◆ Exercise goal:
Please filter the data down to the lines that include the word "dice" and copy them.

◆ Source data:
* * *

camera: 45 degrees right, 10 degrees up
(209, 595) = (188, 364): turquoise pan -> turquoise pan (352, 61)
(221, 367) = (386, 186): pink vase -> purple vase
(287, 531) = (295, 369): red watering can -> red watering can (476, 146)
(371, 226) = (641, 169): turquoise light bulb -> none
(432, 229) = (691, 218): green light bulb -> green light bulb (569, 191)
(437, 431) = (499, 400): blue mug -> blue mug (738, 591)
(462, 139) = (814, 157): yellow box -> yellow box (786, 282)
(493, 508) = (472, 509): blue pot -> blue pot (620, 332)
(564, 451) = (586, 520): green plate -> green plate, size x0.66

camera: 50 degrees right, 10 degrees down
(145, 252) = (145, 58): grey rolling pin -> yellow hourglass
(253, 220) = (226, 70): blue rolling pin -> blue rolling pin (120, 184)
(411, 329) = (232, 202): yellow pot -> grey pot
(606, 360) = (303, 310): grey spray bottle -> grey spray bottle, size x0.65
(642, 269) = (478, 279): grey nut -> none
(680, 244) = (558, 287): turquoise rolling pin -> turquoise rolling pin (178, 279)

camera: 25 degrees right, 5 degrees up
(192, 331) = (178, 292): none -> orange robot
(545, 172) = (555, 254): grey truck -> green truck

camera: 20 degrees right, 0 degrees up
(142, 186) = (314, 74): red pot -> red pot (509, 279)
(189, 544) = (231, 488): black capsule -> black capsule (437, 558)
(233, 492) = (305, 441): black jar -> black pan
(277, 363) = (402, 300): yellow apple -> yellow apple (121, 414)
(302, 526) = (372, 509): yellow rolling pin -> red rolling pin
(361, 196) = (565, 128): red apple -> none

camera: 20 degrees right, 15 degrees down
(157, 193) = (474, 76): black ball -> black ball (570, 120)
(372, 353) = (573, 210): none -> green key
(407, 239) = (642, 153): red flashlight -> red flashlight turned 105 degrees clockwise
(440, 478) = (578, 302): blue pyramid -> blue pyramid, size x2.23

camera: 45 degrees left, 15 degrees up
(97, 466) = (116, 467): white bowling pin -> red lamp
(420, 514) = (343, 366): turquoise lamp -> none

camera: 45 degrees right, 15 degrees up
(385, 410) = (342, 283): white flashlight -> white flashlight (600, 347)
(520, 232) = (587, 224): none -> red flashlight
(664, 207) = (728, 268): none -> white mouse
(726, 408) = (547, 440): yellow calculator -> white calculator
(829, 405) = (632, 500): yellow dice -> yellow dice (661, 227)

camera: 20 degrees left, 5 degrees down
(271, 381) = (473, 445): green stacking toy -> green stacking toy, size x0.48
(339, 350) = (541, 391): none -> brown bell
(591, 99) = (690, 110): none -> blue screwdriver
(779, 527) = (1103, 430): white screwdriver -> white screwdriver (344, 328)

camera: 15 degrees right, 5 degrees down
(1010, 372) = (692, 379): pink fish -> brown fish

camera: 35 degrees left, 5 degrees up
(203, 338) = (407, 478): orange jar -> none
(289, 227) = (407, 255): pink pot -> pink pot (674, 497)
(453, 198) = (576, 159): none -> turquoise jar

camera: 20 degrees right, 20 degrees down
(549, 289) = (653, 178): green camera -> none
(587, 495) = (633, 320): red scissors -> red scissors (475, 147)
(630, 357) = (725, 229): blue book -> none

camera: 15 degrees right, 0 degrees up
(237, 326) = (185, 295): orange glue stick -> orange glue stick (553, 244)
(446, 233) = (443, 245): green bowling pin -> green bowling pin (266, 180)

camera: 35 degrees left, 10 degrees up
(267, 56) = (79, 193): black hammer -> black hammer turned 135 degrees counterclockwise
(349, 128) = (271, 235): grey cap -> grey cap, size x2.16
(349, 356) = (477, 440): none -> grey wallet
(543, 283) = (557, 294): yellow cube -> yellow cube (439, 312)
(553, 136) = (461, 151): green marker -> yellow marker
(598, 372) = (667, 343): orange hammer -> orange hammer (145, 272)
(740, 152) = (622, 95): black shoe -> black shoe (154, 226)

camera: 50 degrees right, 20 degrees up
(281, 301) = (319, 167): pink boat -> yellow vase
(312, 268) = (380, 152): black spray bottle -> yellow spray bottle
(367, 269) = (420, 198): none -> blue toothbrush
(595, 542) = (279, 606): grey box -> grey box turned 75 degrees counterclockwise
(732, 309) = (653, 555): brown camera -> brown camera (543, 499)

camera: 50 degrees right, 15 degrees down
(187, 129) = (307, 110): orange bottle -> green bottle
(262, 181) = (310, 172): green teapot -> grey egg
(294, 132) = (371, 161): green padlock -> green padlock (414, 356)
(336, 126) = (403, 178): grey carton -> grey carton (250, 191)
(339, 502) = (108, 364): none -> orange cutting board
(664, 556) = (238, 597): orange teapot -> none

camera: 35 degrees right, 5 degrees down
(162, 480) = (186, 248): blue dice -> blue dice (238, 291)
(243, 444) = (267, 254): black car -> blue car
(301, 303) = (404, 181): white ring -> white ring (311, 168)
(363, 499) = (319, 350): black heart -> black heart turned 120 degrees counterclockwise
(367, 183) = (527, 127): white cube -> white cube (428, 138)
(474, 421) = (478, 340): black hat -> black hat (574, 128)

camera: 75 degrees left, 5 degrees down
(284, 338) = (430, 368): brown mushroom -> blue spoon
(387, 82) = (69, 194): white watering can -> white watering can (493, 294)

* * *

◆ Exercise output:
(829, 405) = (632, 500): yellow dice -> yellow dice (661, 227)
(162, 480) = (186, 248): blue dice -> blue dice (238, 291)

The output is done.